#### Assignment:
The full listing, excluding its pictures, should be printed exactly as it stands.

#### Stored data:
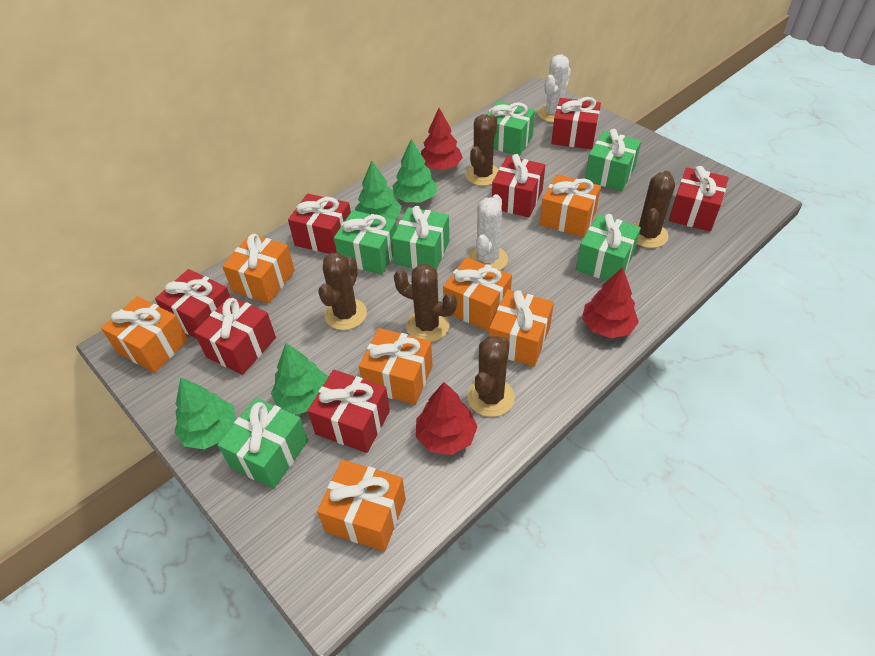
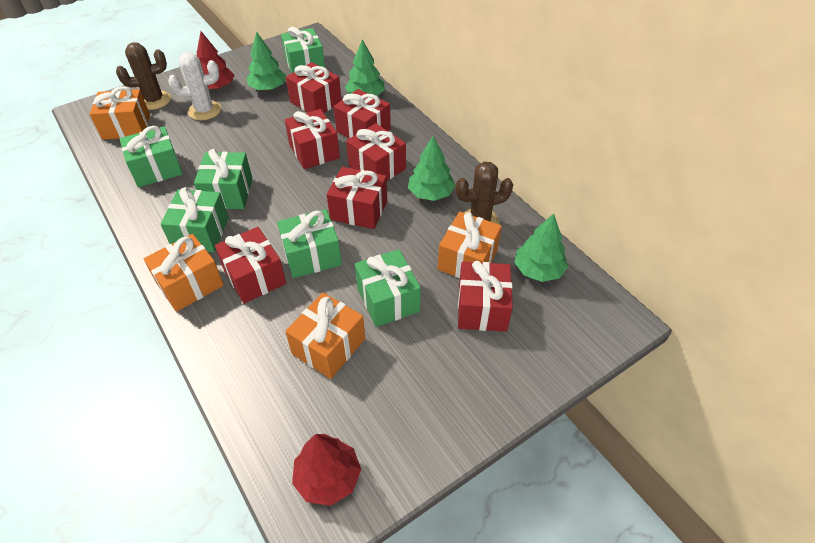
brown cactus: 5 -> 2
orange gift: 7 -> 4
red tree: 3 -> 2
white cactus: 2 -> 1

#### Solution to this exercise:
brown cactus: 5 -> 2
orange gift: 7 -> 4
red tree: 3 -> 2
white cactus: 2 -> 1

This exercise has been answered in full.